### Problem description
All that is needed is the first stretch of the listing below, repeated exactly and ending with the line that contains "none -> red slope H9:H11 level 1 top 11". Pictures are to be left out.

### Extracted records
_____

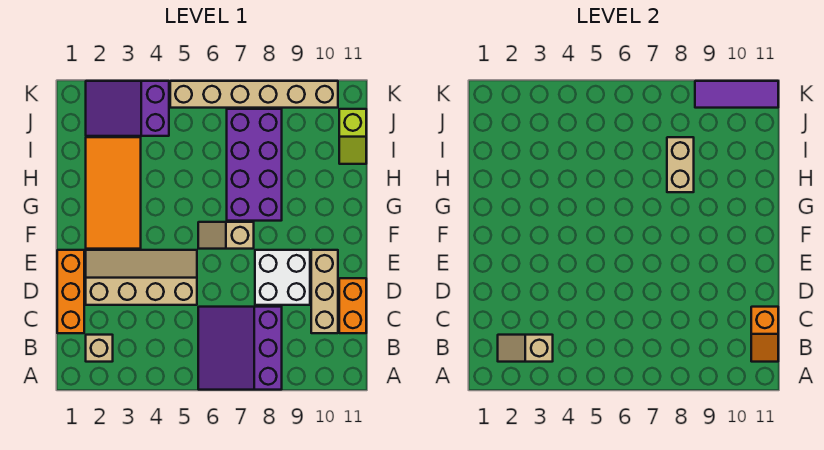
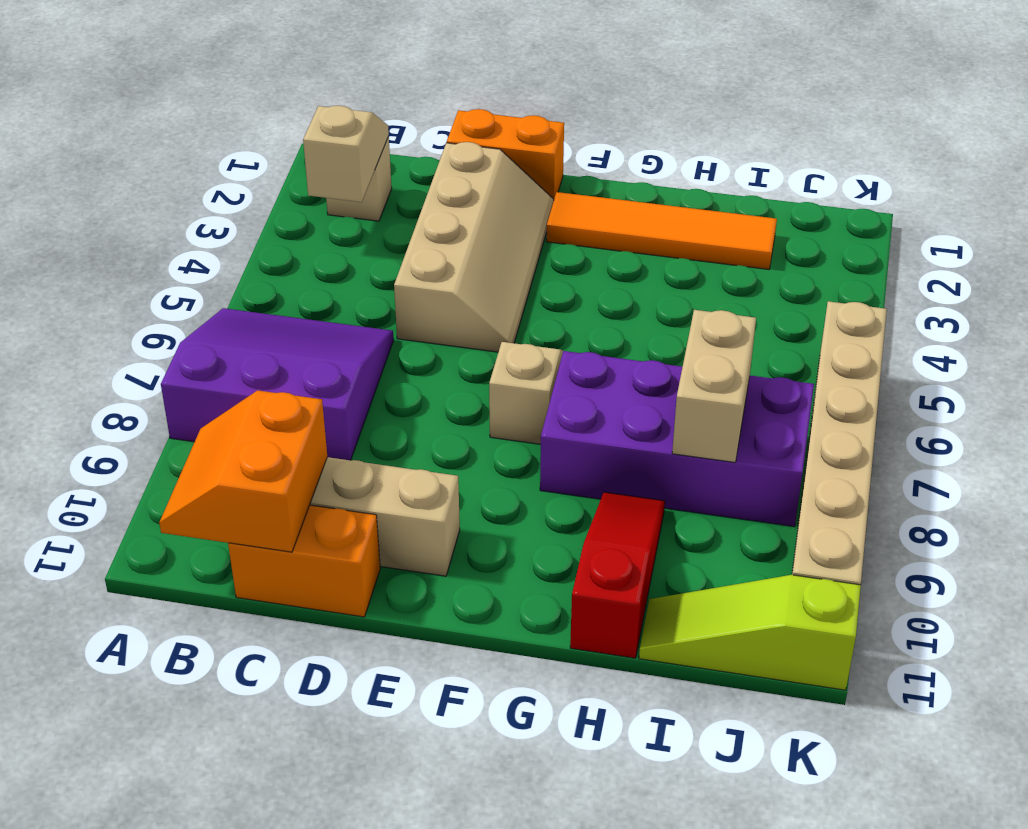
orange slope B11:C11 level 2 top C -> orange slope B10:C11 level 2 top C
orange brick C1:E1 level 1 -> orange brick D1:E1 level 1
white brick D8:E9 level 1 -> none
orange tile F2:I3 level 1 -> orange tile F2:I2 level 1
tan brick H8:I8 level 2 -> tan brick I7:I8 level 2
none -> red slope H9:H11 level 1 top 11
lime slope I11:J11 level 1 top J -> lime slope I11:K11 level 1 top K
purple slope J2:K4 level 1 top 4 -> none
purple tile K9:K11 level 2 -> none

_____

### Exercise solution
orange slope B11:C11 level 2 top C -> orange slope B10:C11 level 2 top C
orange brick C1:E1 level 1 -> orange brick D1:E1 level 1
white brick D8:E9 level 1 -> none
orange tile F2:I3 level 1 -> orange tile F2:I2 level 1
tan brick H8:I8 level 2 -> tan brick I7:I8 level 2
none -> red slope H9:H11 level 1 top 11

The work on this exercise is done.